→ **Assigned task**
Exact copy, no pictures: return only the lines below from the line with "MATRIX pin CS: 13 -> 5" up to and including the line with "SCALE pin DT: TX -> A2".

→ **Excerpted records**
--- START ---
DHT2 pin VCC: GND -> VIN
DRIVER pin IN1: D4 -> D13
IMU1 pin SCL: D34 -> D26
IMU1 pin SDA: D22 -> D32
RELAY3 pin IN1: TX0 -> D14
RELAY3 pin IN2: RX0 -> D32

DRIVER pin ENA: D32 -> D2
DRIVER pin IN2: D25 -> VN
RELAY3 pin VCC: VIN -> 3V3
--- END ---
--- START ---
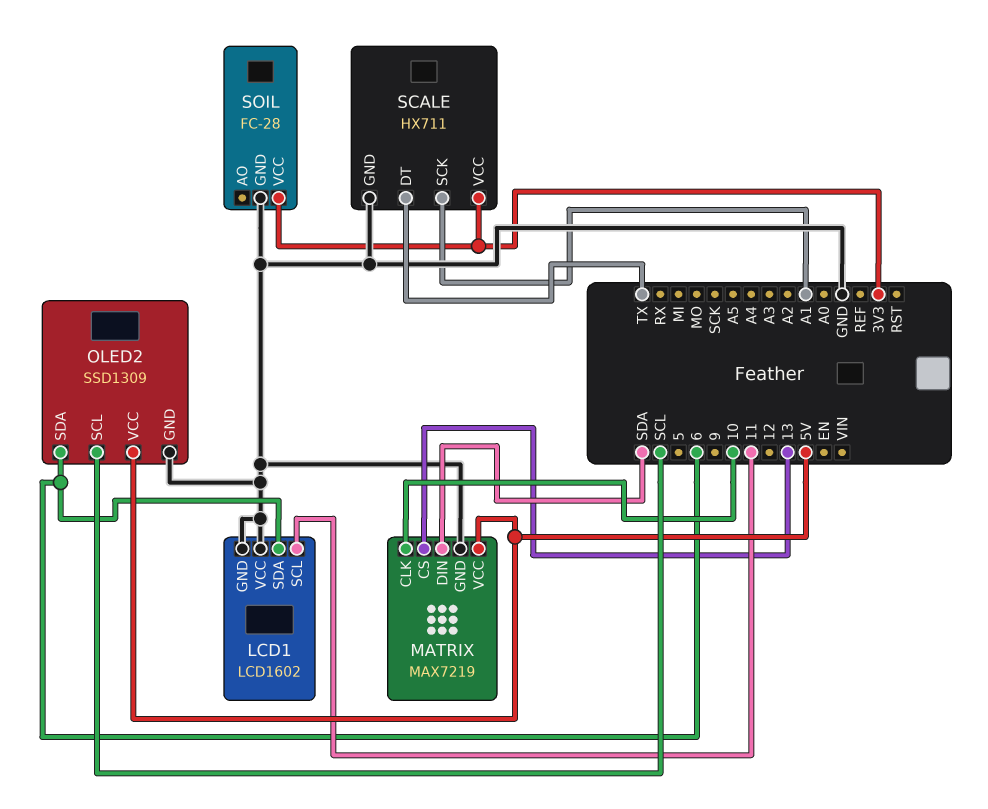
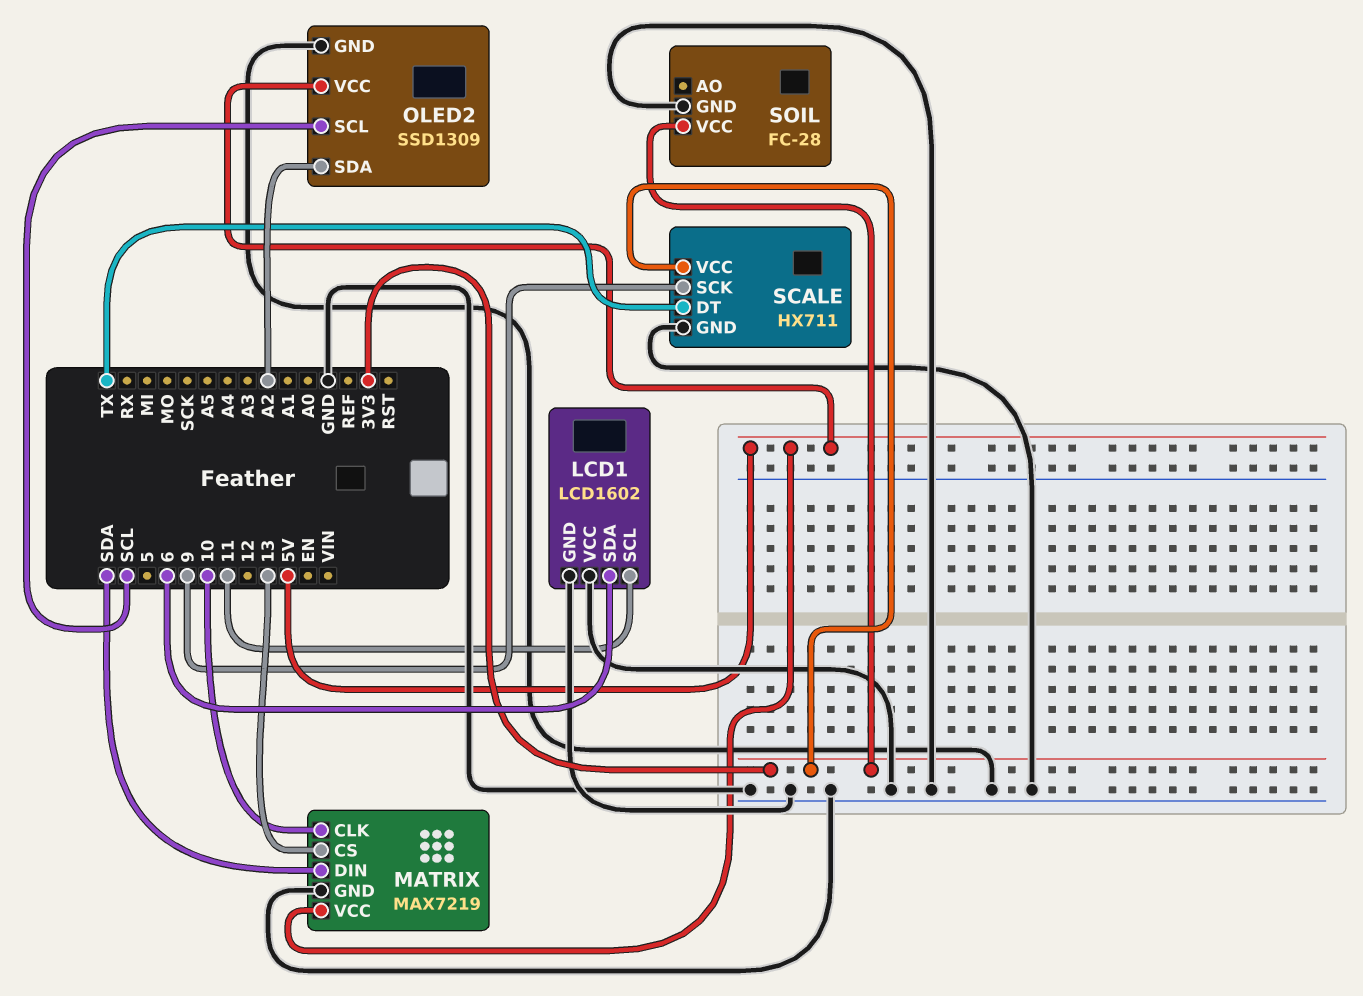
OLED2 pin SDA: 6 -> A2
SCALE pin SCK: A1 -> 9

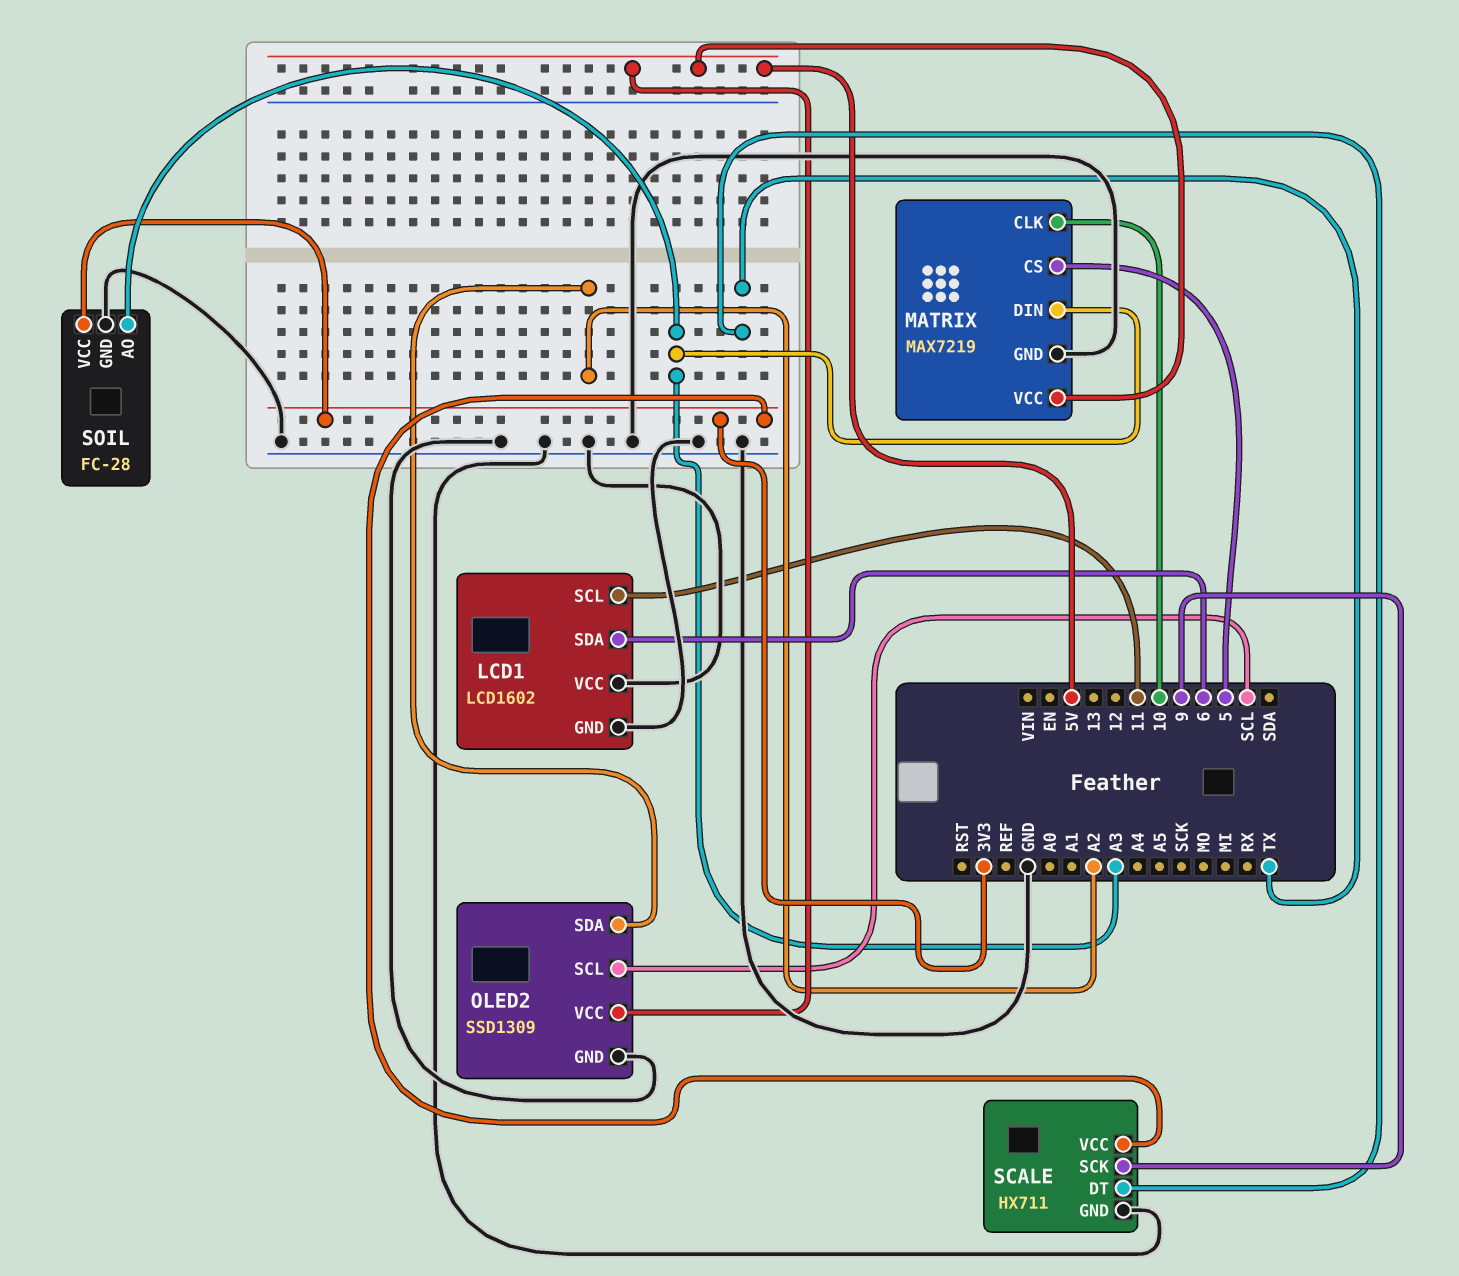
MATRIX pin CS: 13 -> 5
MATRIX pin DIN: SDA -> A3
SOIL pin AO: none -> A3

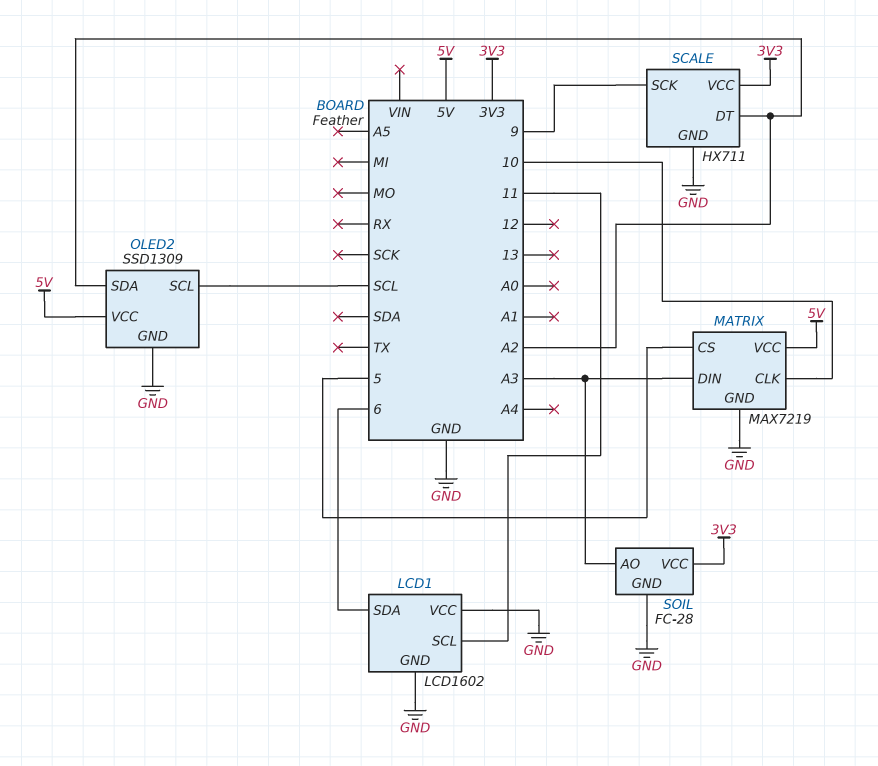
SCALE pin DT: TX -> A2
--- END ---
--- START ---
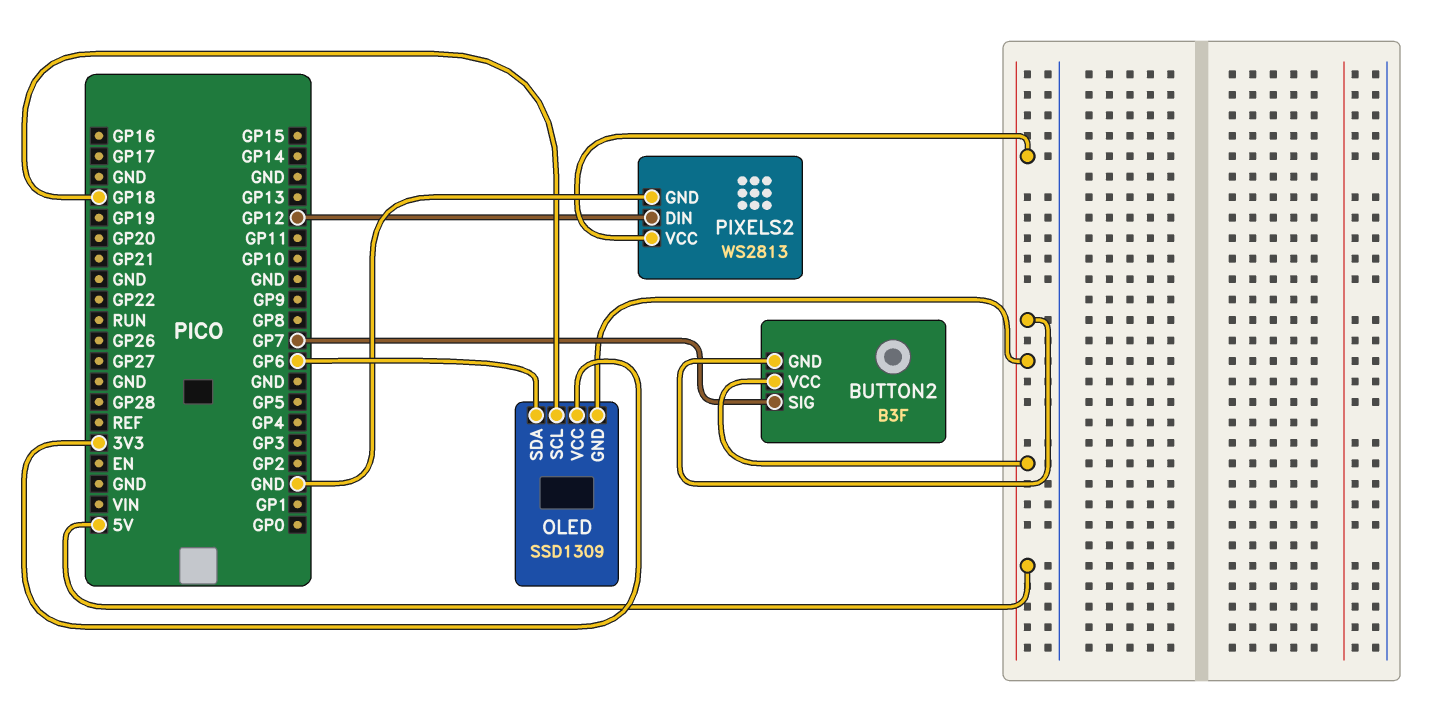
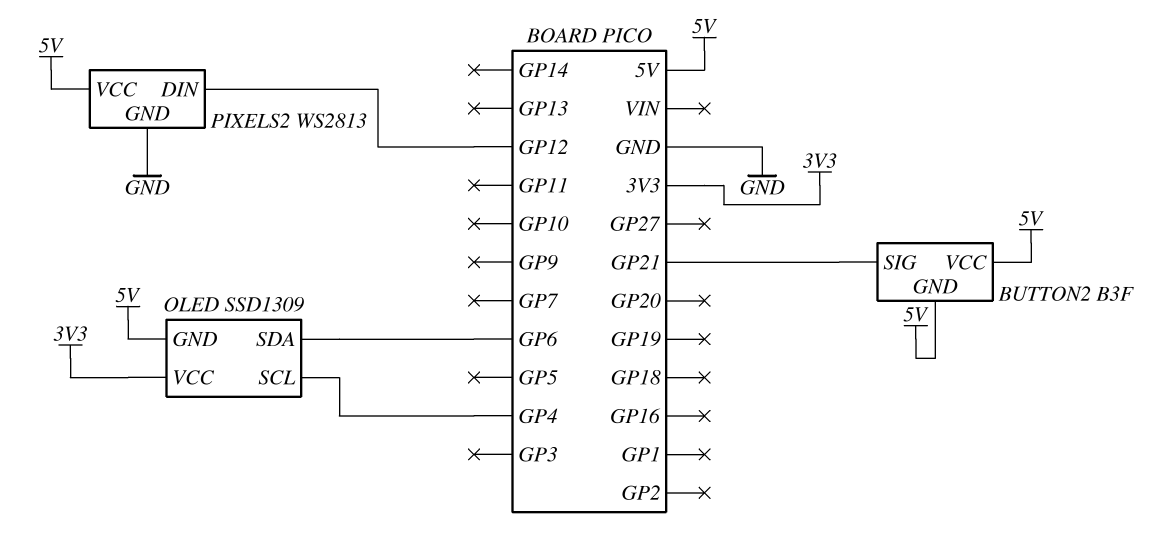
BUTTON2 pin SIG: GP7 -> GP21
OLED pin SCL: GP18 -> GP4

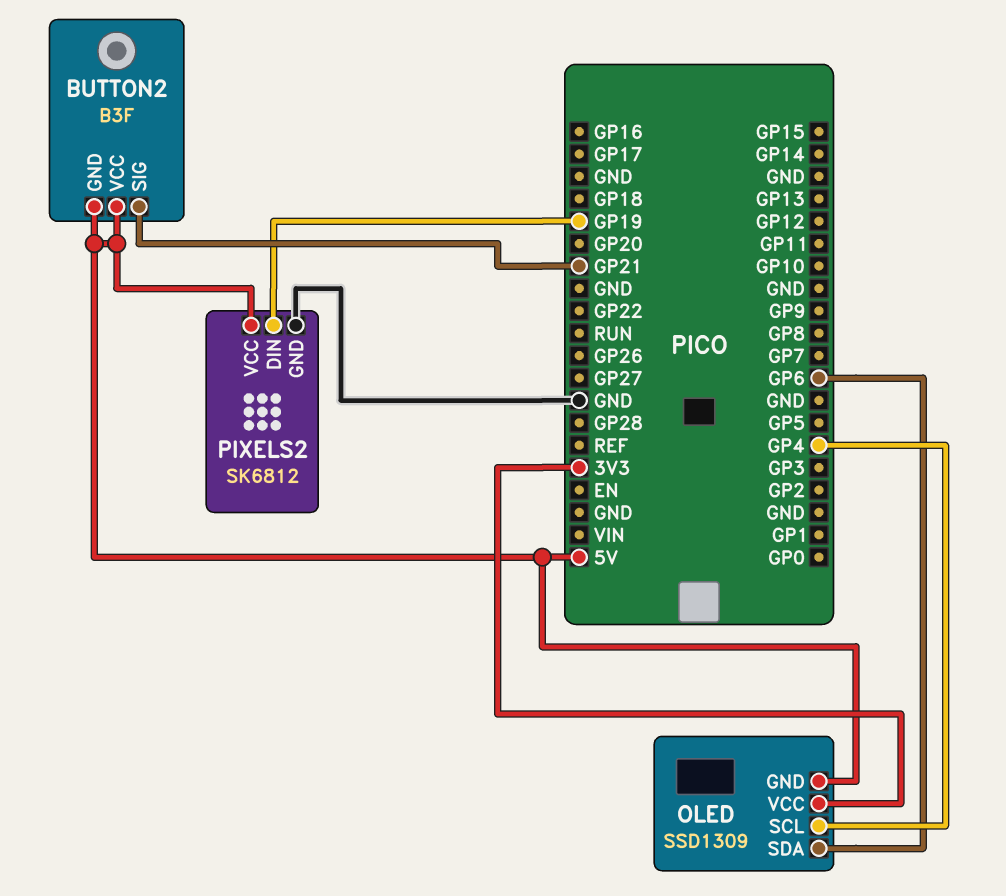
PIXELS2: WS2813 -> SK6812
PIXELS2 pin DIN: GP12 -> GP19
--- END ---
→ **Output of the task**
MATRIX pin CS: 13 -> 5
MATRIX pin DIN: SDA -> A3
SOIL pin AO: none -> A3

SCALE pin DT: TX -> A2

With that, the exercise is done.